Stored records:
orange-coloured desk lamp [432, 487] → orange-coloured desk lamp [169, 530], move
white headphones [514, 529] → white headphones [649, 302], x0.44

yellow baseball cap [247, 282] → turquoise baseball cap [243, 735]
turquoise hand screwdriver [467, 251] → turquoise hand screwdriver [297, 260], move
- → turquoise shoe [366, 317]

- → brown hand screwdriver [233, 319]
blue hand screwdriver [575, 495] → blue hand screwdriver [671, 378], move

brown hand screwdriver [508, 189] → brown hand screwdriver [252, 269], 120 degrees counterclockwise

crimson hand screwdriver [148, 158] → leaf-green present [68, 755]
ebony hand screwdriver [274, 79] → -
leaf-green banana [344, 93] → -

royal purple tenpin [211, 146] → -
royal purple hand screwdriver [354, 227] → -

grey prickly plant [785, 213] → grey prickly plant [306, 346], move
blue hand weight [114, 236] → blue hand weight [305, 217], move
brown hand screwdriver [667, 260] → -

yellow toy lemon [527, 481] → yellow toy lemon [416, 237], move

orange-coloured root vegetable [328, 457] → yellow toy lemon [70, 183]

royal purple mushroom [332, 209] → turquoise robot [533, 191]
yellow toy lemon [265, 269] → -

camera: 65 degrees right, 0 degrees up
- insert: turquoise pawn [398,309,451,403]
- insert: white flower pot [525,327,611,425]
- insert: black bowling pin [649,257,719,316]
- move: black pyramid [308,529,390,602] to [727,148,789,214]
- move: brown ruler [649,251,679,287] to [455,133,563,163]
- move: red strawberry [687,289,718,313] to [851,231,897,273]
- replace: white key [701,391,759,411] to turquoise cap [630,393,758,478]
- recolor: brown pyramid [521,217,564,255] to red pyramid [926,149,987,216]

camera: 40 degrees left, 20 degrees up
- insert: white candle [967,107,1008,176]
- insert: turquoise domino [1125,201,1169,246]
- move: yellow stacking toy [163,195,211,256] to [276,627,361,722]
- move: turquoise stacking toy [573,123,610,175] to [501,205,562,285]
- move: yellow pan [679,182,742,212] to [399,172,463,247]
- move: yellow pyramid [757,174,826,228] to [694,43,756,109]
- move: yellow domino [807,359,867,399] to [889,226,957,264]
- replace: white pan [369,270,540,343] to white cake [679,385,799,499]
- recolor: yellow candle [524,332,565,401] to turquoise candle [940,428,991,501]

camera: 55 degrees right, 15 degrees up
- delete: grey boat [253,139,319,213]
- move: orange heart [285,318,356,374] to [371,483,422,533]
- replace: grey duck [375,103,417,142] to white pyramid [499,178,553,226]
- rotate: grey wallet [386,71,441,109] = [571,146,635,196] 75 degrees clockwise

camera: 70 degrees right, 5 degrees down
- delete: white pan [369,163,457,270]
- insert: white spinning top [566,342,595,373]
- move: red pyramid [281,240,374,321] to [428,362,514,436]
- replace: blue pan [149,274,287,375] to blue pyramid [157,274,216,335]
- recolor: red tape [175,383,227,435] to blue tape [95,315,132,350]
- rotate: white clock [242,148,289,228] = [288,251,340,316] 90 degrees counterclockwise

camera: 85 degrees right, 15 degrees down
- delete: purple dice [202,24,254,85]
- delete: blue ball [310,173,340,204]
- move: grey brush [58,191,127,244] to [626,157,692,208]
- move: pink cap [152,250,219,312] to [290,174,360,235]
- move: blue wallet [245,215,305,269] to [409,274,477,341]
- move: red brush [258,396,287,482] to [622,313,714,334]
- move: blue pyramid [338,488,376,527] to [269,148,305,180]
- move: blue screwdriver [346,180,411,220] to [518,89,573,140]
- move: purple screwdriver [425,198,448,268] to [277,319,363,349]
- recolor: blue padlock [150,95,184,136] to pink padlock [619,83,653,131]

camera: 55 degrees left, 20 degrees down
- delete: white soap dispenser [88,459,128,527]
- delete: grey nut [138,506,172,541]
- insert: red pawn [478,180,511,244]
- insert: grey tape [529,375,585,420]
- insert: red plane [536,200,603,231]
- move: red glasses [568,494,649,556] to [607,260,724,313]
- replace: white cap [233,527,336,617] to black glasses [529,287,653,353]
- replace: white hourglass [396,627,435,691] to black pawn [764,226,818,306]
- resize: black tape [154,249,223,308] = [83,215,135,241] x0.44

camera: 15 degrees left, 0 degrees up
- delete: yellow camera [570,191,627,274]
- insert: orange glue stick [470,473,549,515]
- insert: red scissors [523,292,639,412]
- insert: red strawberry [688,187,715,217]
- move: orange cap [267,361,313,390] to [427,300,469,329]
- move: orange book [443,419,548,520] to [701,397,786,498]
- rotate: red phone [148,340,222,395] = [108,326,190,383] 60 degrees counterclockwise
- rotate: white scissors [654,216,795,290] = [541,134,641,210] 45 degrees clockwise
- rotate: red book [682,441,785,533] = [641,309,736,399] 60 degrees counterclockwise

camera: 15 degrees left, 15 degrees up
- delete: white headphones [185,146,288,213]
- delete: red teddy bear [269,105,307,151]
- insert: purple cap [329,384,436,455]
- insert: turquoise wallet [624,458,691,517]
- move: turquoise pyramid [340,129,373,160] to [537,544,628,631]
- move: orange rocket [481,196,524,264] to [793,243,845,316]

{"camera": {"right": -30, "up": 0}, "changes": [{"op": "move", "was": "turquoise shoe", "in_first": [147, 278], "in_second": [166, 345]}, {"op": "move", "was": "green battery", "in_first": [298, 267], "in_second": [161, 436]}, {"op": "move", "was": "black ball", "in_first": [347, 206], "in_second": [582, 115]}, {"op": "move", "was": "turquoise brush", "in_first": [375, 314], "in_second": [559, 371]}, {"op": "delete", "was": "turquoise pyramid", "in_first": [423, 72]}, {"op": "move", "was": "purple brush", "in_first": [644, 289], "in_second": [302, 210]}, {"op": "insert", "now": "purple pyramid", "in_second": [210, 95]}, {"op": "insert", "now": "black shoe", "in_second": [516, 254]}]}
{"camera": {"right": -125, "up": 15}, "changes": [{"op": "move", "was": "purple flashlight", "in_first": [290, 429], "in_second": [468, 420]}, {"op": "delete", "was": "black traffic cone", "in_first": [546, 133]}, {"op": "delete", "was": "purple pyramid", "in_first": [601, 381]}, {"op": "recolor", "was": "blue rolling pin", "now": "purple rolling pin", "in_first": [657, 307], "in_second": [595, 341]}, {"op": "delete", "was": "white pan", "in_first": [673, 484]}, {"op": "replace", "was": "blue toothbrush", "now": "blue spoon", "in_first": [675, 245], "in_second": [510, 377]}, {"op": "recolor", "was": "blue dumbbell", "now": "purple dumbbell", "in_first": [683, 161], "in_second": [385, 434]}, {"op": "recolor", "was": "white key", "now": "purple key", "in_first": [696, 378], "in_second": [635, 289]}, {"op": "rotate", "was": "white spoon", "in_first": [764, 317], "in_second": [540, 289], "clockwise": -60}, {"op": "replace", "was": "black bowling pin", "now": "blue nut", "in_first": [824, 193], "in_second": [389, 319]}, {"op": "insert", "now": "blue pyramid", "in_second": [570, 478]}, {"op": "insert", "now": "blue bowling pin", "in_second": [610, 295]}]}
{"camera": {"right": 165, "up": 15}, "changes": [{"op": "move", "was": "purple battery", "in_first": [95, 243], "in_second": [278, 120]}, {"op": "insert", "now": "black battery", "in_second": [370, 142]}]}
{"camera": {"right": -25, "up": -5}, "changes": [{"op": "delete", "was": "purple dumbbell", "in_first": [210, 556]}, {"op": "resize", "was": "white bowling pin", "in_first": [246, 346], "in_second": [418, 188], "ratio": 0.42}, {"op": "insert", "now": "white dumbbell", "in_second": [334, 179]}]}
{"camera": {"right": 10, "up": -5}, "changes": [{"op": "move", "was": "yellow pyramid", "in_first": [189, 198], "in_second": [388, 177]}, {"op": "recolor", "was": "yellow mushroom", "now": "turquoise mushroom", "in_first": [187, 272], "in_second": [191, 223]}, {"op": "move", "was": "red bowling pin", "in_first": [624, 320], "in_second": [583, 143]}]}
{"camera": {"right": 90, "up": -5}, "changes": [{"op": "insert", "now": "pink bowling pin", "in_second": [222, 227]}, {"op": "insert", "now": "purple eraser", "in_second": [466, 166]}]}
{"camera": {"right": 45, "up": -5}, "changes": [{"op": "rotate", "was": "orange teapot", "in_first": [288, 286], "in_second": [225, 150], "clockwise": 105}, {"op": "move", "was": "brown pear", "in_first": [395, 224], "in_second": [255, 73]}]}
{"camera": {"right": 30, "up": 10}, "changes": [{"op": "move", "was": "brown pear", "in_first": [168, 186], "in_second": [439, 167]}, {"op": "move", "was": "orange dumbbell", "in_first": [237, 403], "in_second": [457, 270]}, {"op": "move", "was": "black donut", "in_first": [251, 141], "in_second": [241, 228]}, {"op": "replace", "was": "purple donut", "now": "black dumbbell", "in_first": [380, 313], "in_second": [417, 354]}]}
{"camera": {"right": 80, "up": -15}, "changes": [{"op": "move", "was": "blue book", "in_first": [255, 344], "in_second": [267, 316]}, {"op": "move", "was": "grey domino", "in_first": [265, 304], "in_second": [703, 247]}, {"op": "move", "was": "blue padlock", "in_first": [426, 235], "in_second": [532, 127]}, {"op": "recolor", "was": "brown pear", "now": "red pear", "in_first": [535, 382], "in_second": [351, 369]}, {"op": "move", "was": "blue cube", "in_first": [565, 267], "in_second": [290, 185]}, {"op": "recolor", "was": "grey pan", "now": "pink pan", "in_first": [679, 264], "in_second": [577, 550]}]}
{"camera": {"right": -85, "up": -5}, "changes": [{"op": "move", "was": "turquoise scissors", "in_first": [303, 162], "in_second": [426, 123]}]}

- [Problem details] Output the lines of the records above exactly as they appear, from the line containing "- insert: white flower pot [525,327,611,425]" through the line containing "- move: brown".

- [Response to the task]
- insert: white flower pot [525,327,611,425]
- insert: black bowling pin [649,257,719,316]
- move: black pyramid [308,529,390,602] to [727,148,789,214]
- move: brown ruler [649,251,679,287] to [455,133,563,163]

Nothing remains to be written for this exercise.